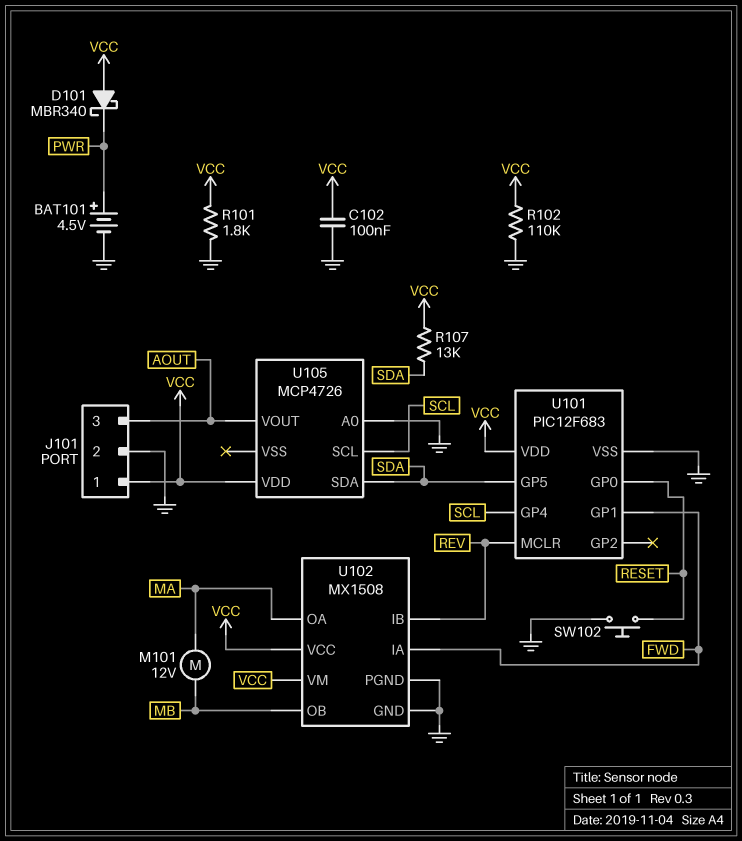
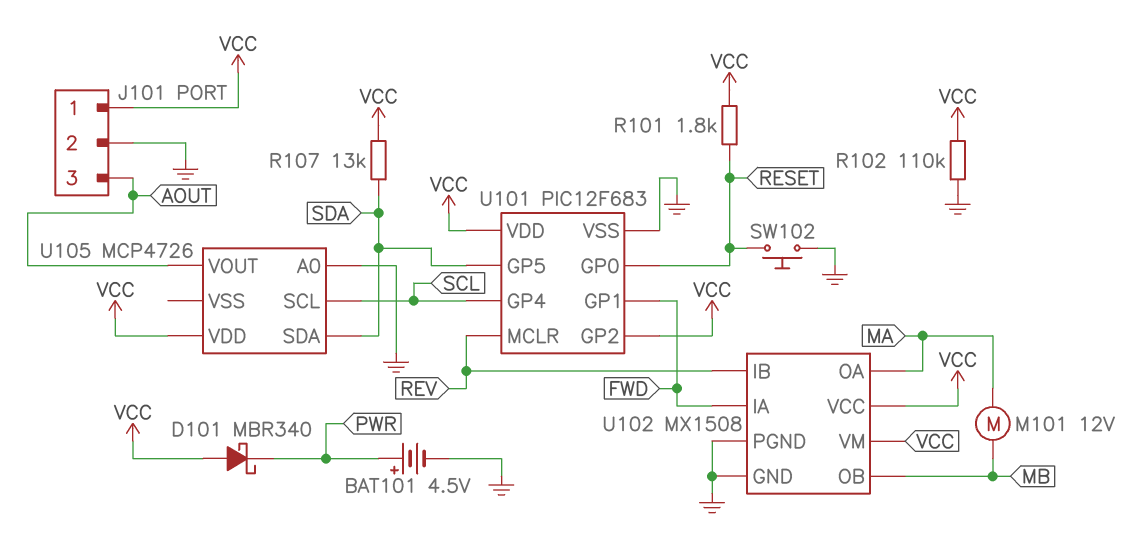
C102: 100nF (GND, VCC) -> none
R101: 1.8k (GND, VCC) -> 1.8k (RESET, VCC)
U101 pin GP2: none -> VCC

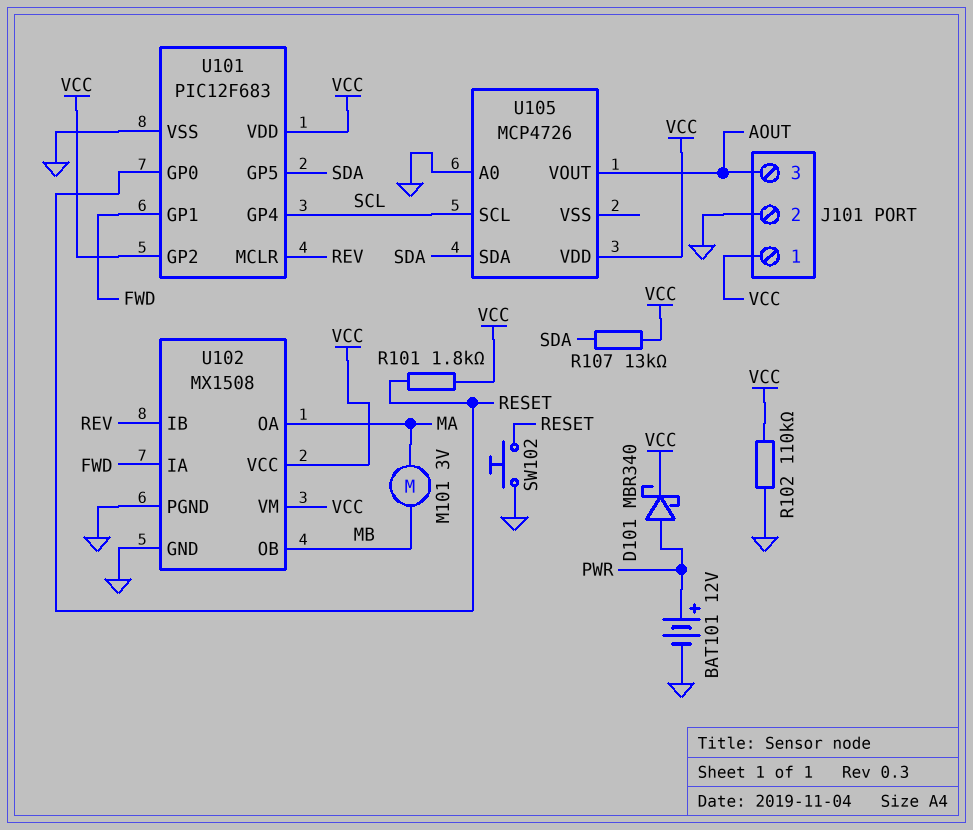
BAT101: 4.5V (plus PWR, minus GND) -> 12V (plus PWR, minus GND)
D101: schottky MBR340 (A VCC, K PWR) -> schottky MBR340 (A PWR, K VCC)
M101: motor 12V (MA, MB) -> motor 3V (MA, MB)

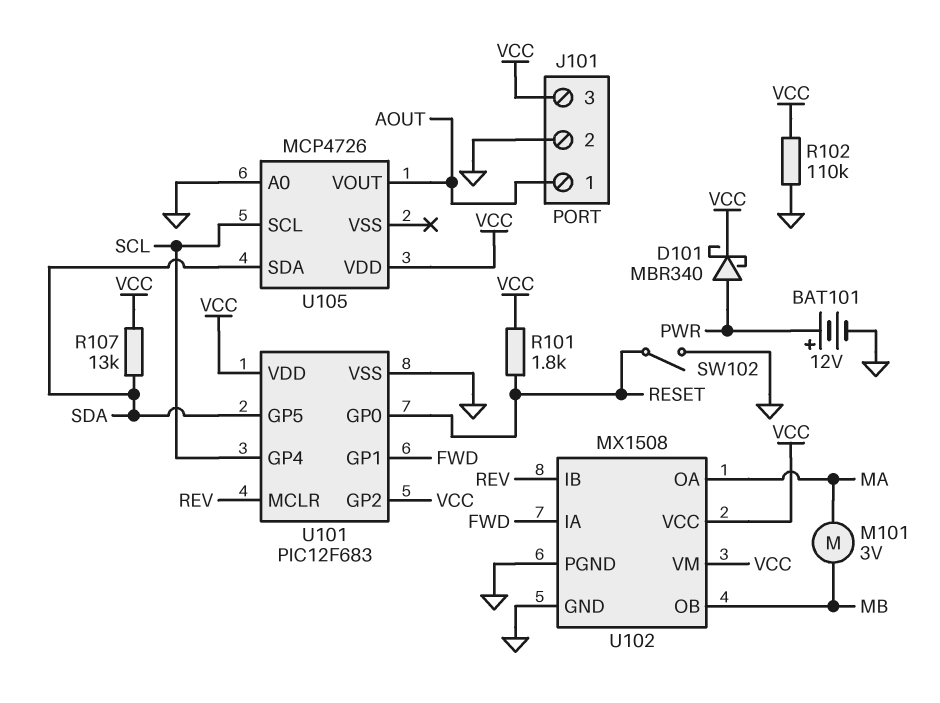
J101 pin 1: VCC -> AOUT
J101 pin 3: AOUT -> VCC
SW102: button (GND, RESET) -> switch (GND, RESET)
#####
__Task directions__. Exactly as written, give again every line from the one containing "J101 pin 3: AOUT -> VCC" through the last line of the material above, and no other lines.

__Reply to the task__.
J101 pin 3: AOUT -> VCC
SW102: button (GND, RESET) -> switch (GND, RESET)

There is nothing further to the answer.